(Excerpts from a dataset)

===============

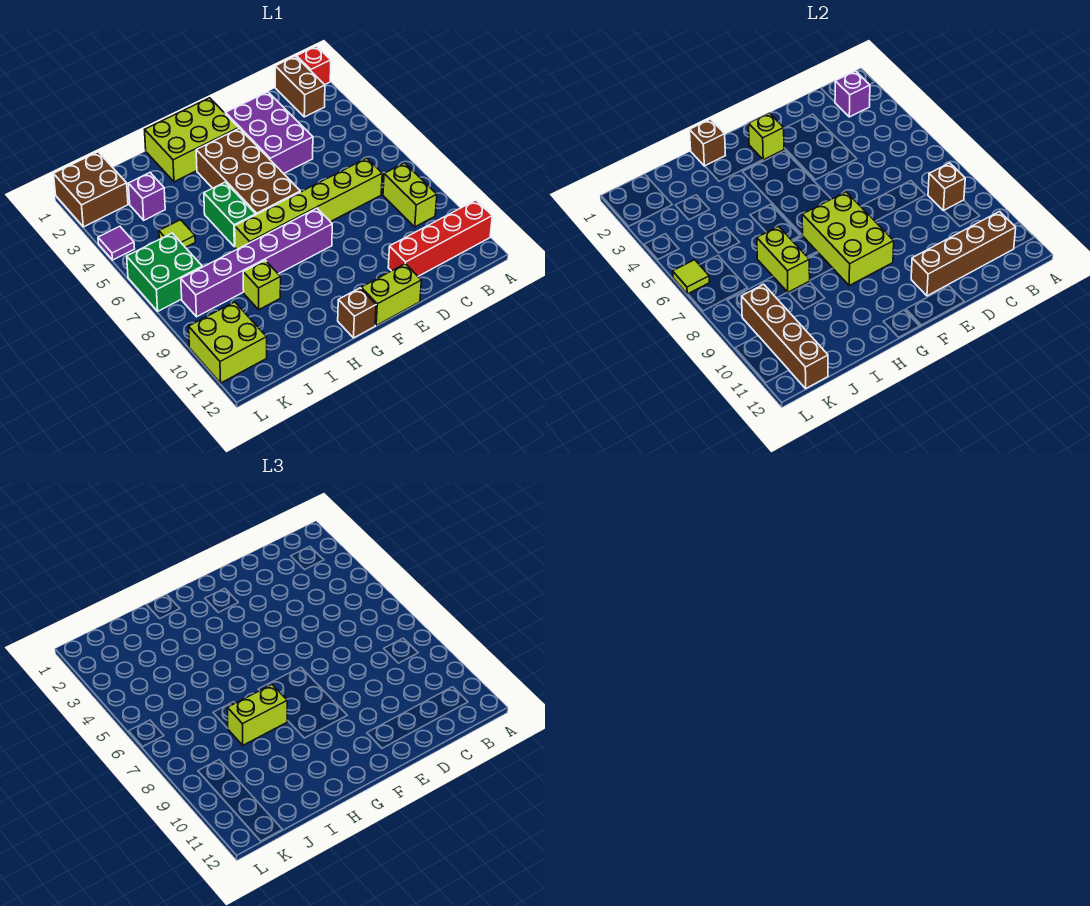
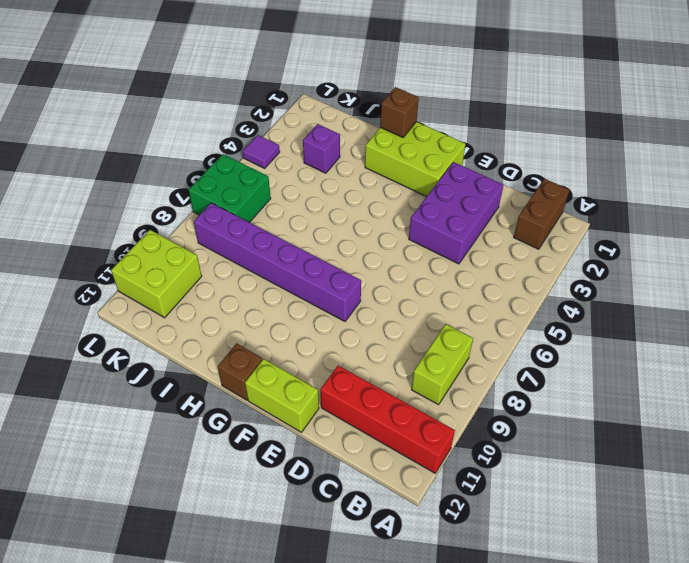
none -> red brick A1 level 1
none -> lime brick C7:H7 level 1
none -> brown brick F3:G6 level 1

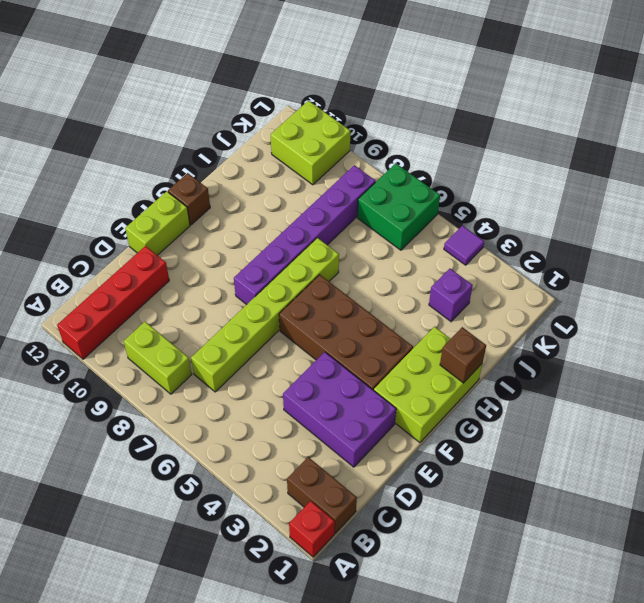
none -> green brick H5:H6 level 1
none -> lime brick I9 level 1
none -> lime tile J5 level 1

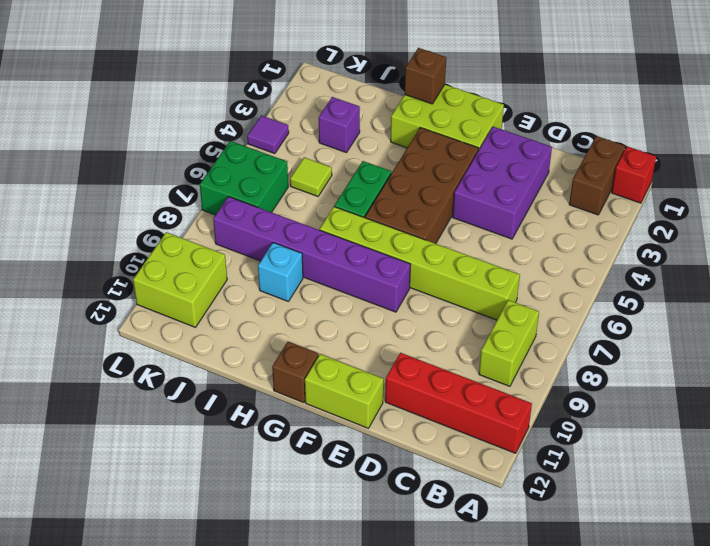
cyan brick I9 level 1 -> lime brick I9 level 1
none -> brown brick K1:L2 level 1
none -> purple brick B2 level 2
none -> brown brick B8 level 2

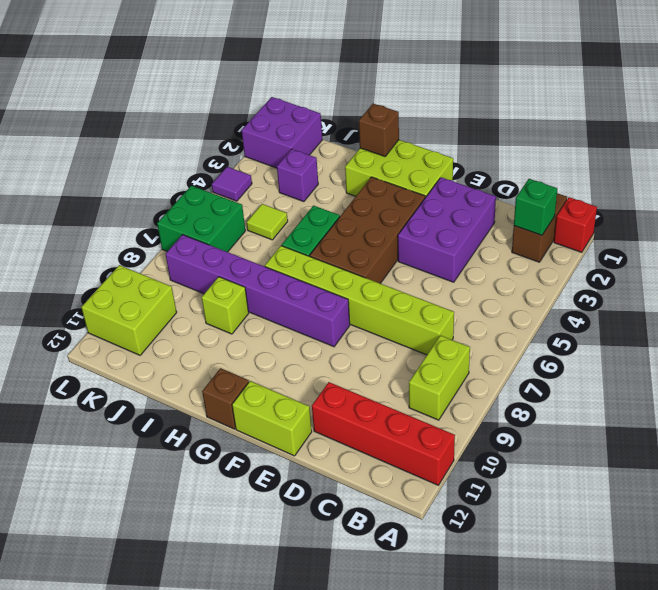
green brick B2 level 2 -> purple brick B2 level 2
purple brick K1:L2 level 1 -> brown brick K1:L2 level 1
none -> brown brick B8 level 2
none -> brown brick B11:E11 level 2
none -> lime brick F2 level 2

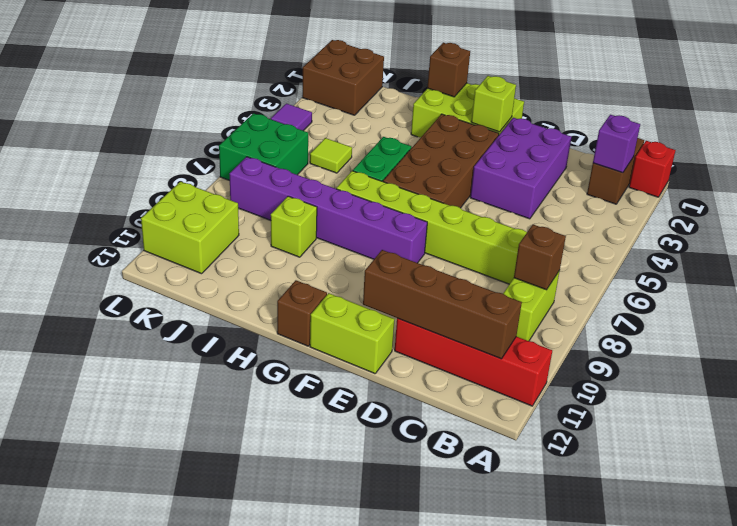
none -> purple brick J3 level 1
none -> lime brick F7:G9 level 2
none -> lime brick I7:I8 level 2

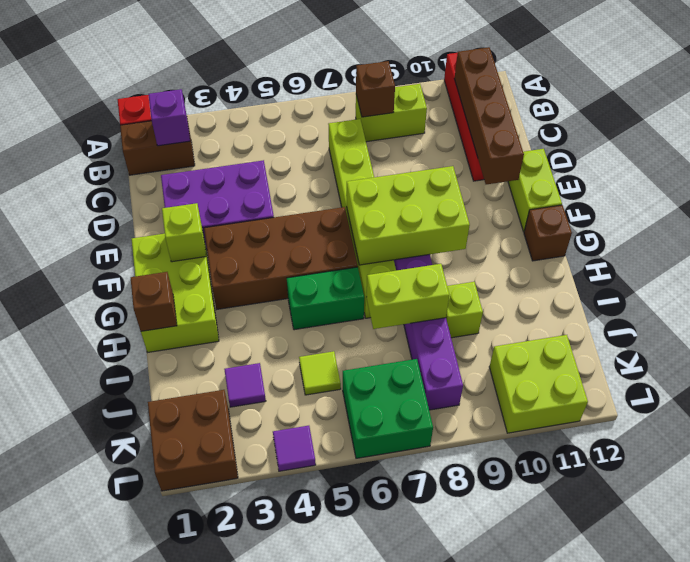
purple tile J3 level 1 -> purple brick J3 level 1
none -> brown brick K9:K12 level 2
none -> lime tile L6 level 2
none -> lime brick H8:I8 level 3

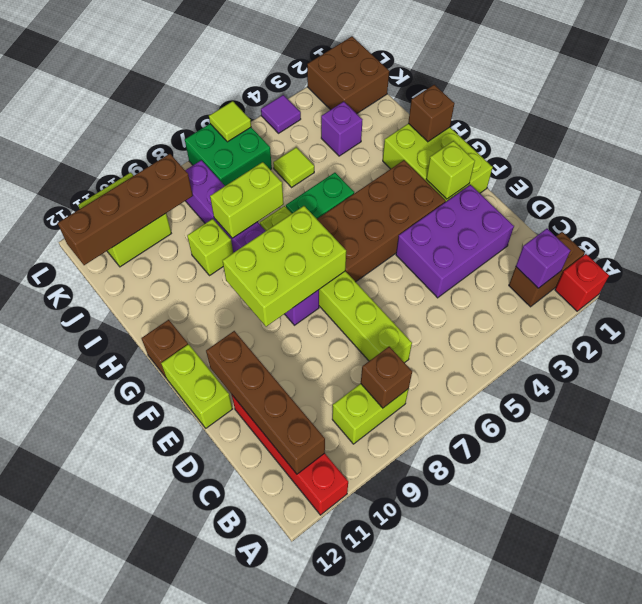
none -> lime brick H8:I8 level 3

===============

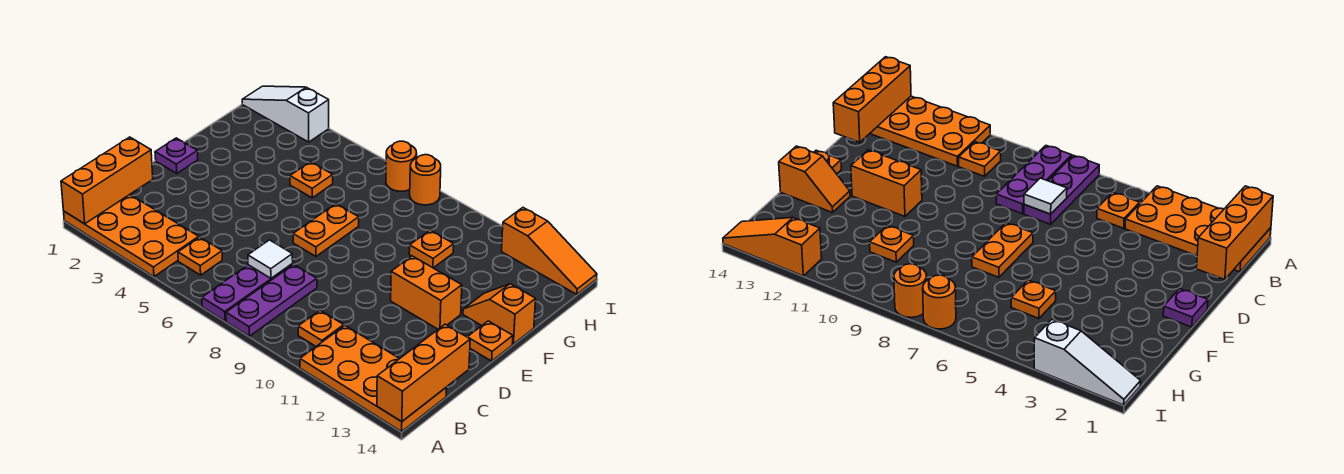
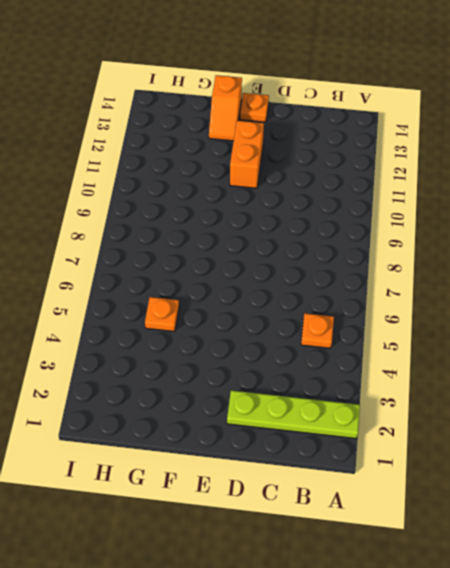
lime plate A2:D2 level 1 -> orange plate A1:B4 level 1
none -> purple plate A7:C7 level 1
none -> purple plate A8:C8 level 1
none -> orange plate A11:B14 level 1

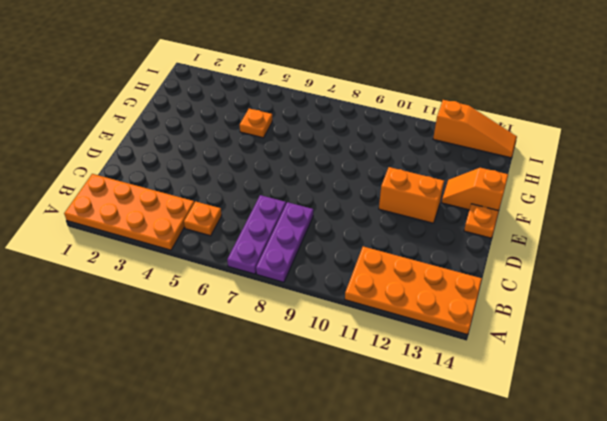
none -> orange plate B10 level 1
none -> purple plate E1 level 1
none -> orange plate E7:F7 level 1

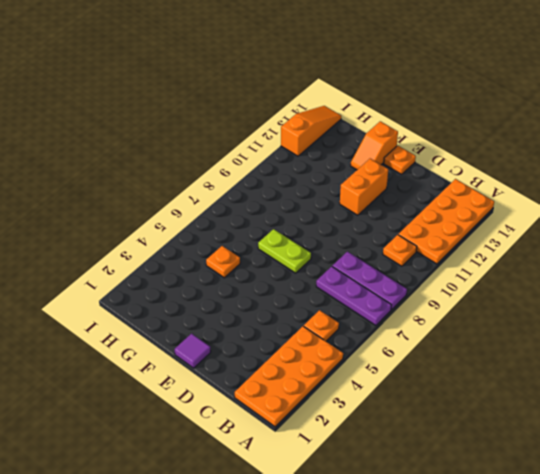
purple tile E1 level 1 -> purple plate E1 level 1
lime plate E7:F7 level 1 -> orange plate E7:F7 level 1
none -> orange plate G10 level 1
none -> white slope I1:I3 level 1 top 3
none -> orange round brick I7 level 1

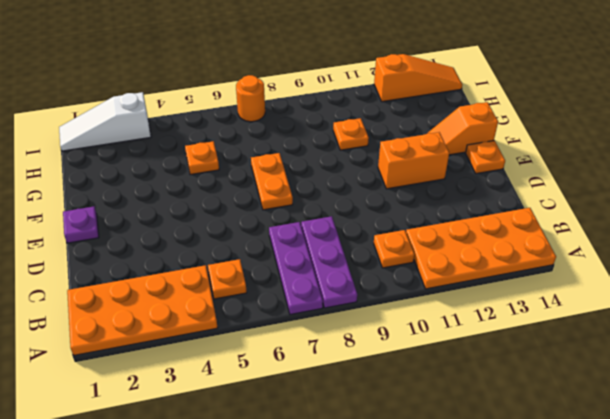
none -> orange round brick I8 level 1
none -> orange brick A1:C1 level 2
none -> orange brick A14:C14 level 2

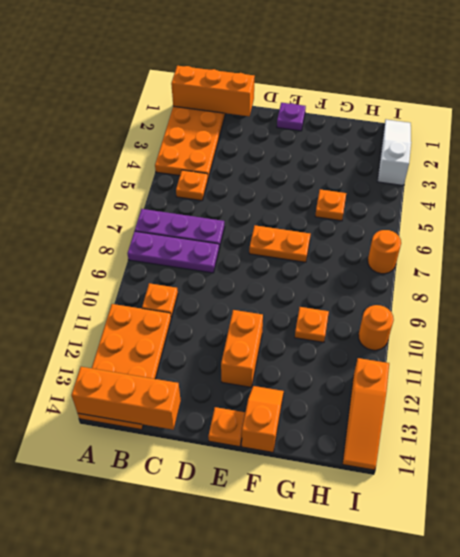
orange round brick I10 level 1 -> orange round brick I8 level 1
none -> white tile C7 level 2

===============

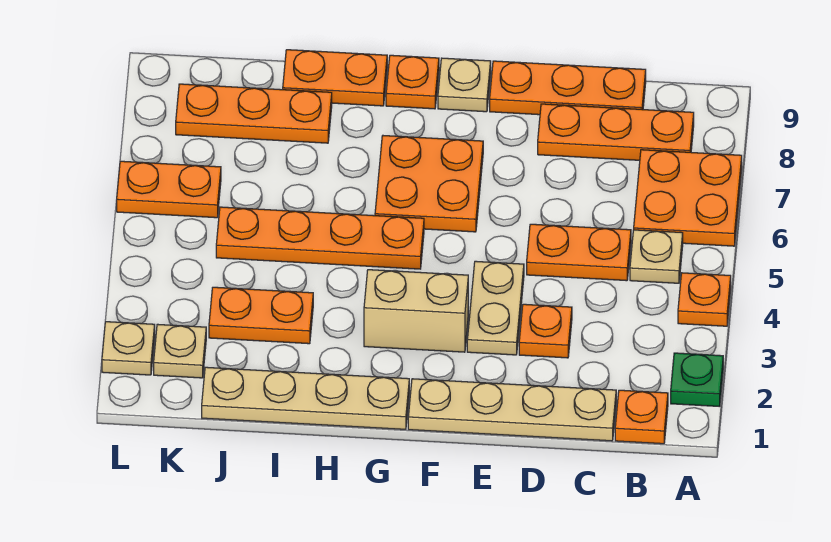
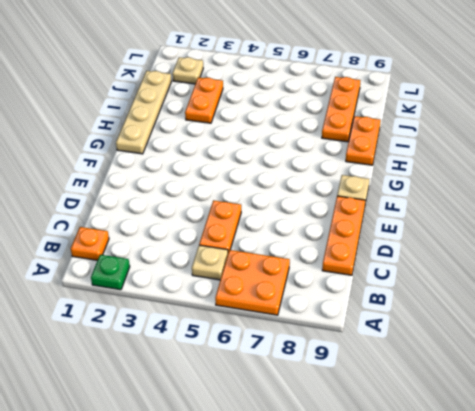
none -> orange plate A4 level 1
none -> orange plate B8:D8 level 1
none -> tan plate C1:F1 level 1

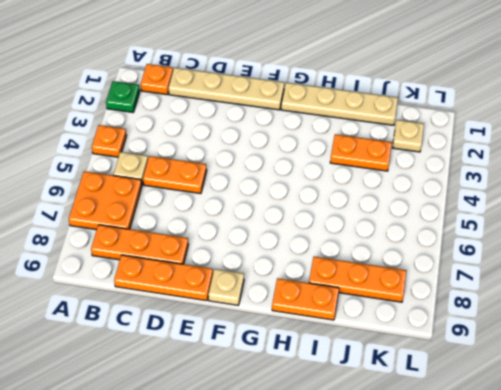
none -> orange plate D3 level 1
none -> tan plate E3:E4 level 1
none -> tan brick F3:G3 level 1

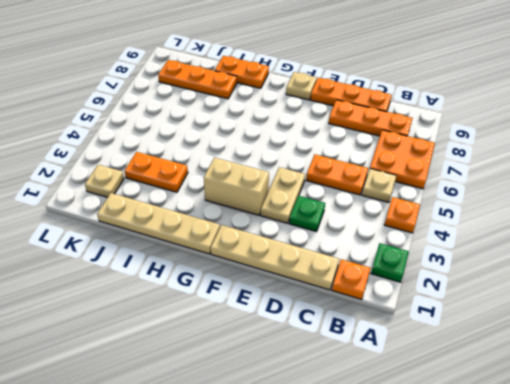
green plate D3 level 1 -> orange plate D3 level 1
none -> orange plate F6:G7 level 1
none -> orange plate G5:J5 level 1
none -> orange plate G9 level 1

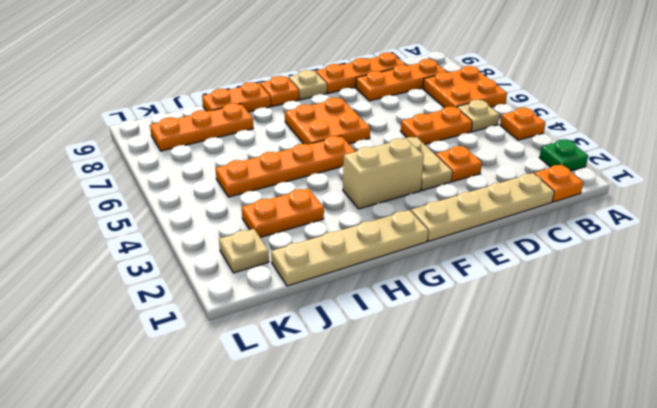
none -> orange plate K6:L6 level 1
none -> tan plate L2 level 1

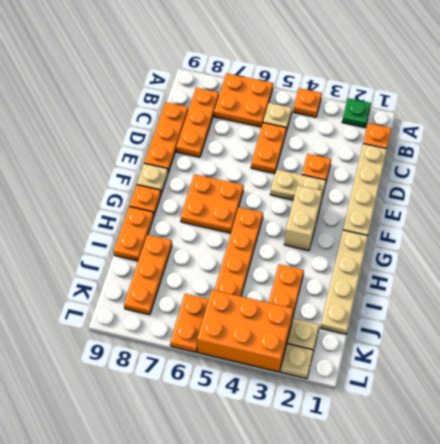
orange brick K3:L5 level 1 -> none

===============

» PROBLEM DESCRIPTION
Set down, exactly as written above, each line from the one with "none -> white slope I1:I3 level 1 top 3" through the one with "none -> white tile C7 level 2", and skip the pictures.

» SOLUTION BELOW
none -> white slope I1:I3 level 1 top 3
none -> orange round brick I7 level 1

none -> orange round brick I8 level 1
none -> orange brick A1:C1 level 2
none -> orange brick A14:C14 level 2

orange round brick I10 level 1 -> orange round brick I8 level 1
none -> white tile C7 level 2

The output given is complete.